- _What to work on_
Print the lines that start the entries and continue through the one holding "(555, 491) = (568, 365): red jar -> none", please, exactly and with the pictures omitted.

Scene images with change listings:
⁂

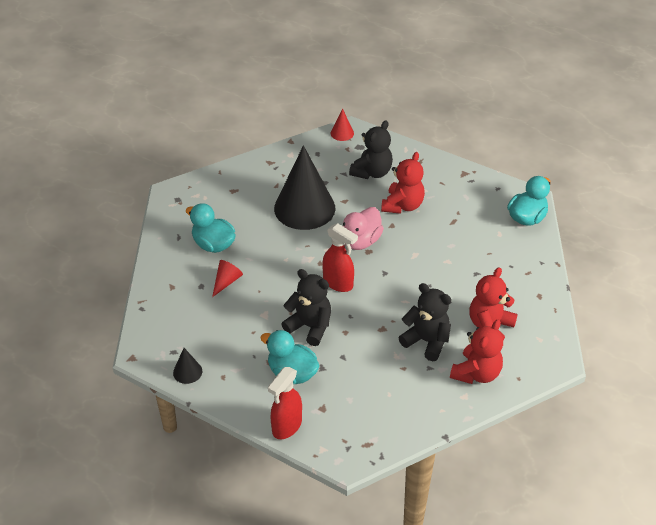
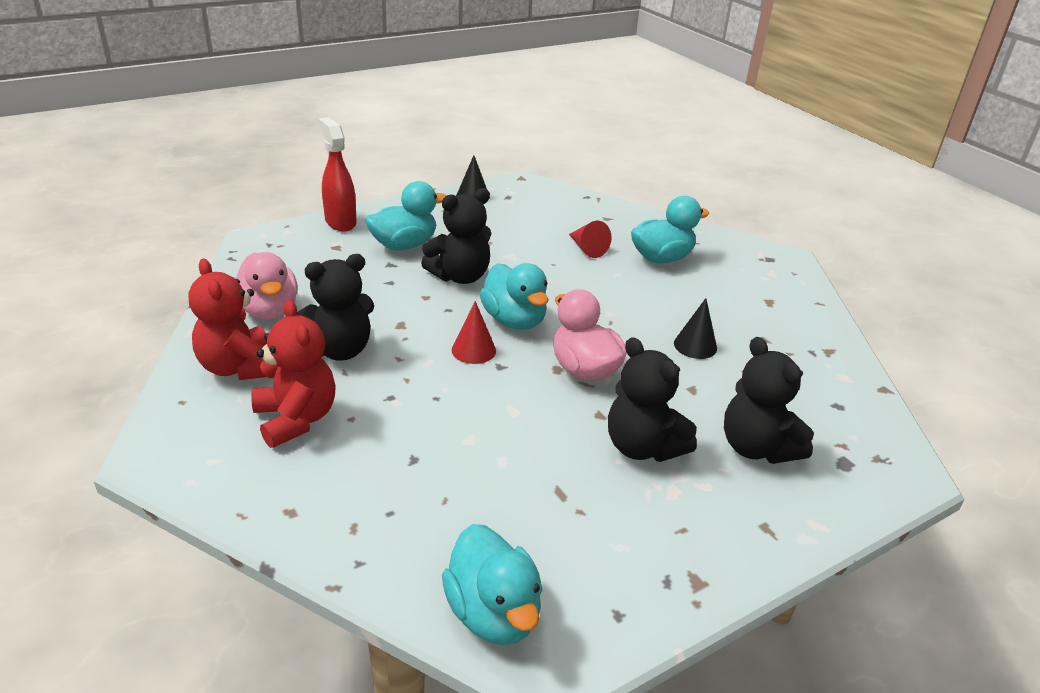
camera: 115 degrees right, 10 degrees down
(304, 208) = (695, 345): black cone -> black cone, size x0.41
(338, 283) = (514, 320): red spray bottle -> turquoise duck
(342, 133) = (896, 456): red cone -> red cone (473, 350)
(402, 205) = (642, 447): red teddy bear -> black teddy bear
(419, 395) = (268, 310): none -> pink duck

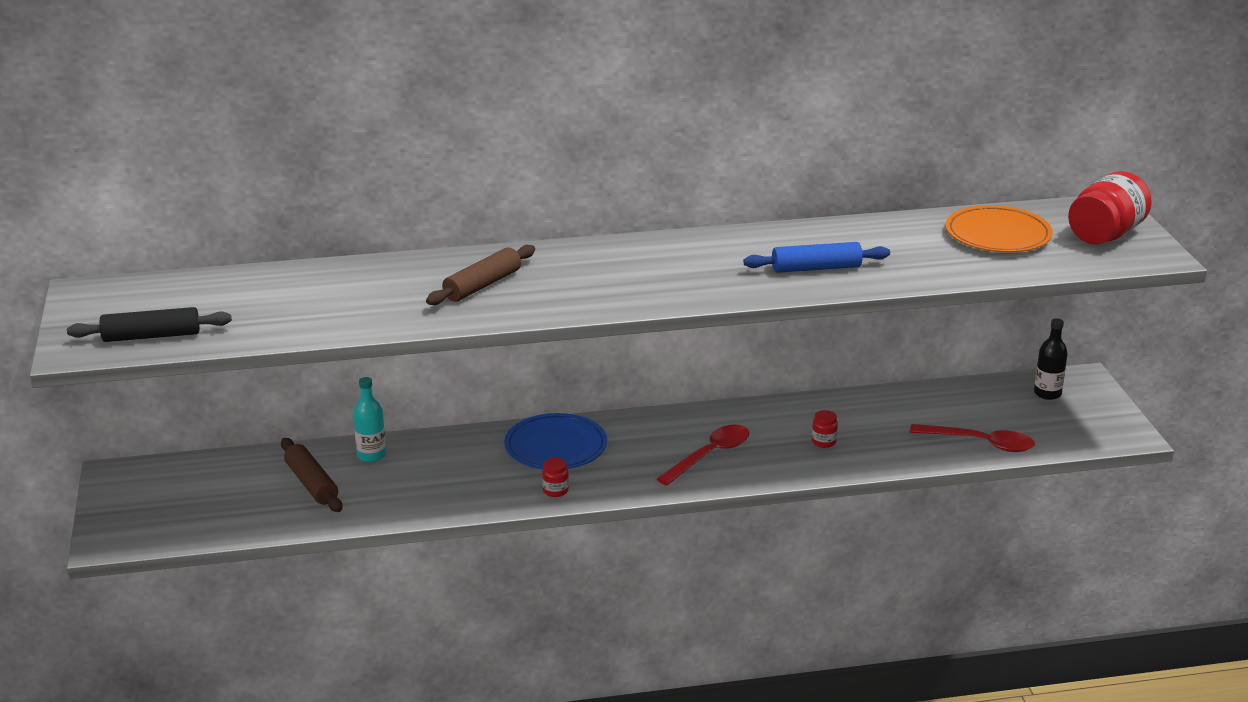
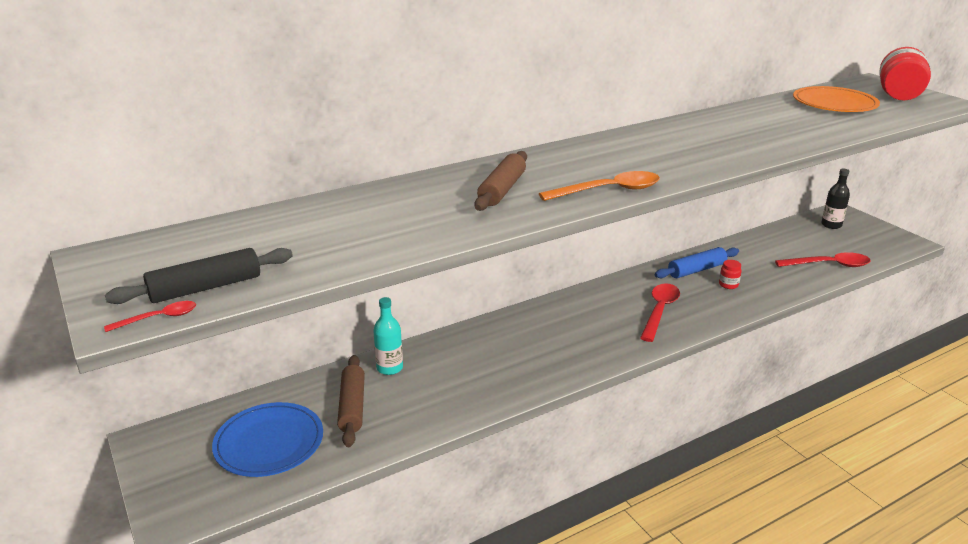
camera: 20 degrees left, 0 degrees up
(102, 355) = (159, 318): none -> red spoon
(311, 484) = (352, 407): brown rolling pin -> brown rolling pin turned 45 degrees clockwise
(555, 447) = (538, 328): blue plate -> blue plate (269, 443)
(555, 491) = (568, 365): red jar -> none
(587, 305) = (609, 191): none -> orange spoon
(816, 268) = (747, 140): blue rolling pin -> blue rolling pin (696, 270)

⁂

- _Answer to the exercise_
camera: 115 degrees right, 10 degrees down
(304, 208) = (695, 345): black cone -> black cone, size x0.41
(338, 283) = (514, 320): red spray bottle -> turquoise duck
(342, 133) = (896, 456): red cone -> red cone (473, 350)
(402, 205) = (642, 447): red teddy bear -> black teddy bear
(419, 395) = (268, 310): none -> pink duck

camera: 20 degrees left, 0 degrees up
(102, 355) = (159, 318): none -> red spoon
(311, 484) = (352, 407): brown rolling pin -> brown rolling pin turned 45 degrees clockwise
(555, 447) = (538, 328): blue plate -> blue plate (269, 443)
(555, 491) = (568, 365): red jar -> none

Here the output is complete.